▸ Records to process:
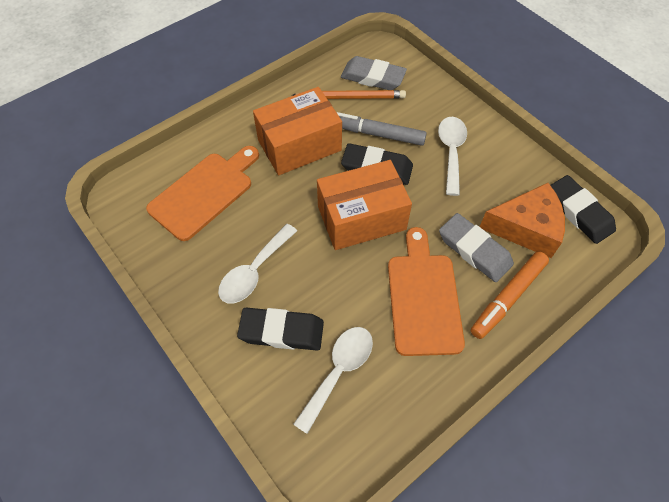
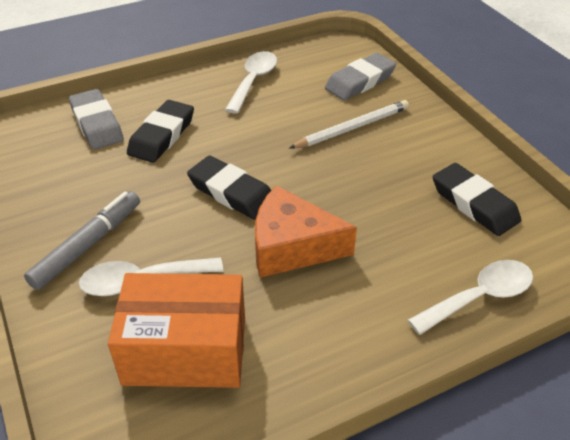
orange box: [253,87,342,175] [317,160,412,250] = 2 -> [108,273,245,388] = 1
orange cutting board: [146,146,259,241] [388,227,465,356] = 2 -> none = 0
orange marker: [471,251,549,339] = 1 -> none = 0
orange pencil: [292,90,406,99] = 1 -> none = 0
white pencil: none = 0 -> [289,100,409,149] = 1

▸ Task prompt: Every line of the records containing the word "pencil" must appear in the answer.

▸ Task output:
orange pencil: [292,90,406,99] = 1 -> none = 0
white pencil: none = 0 -> [289,100,409,149] = 1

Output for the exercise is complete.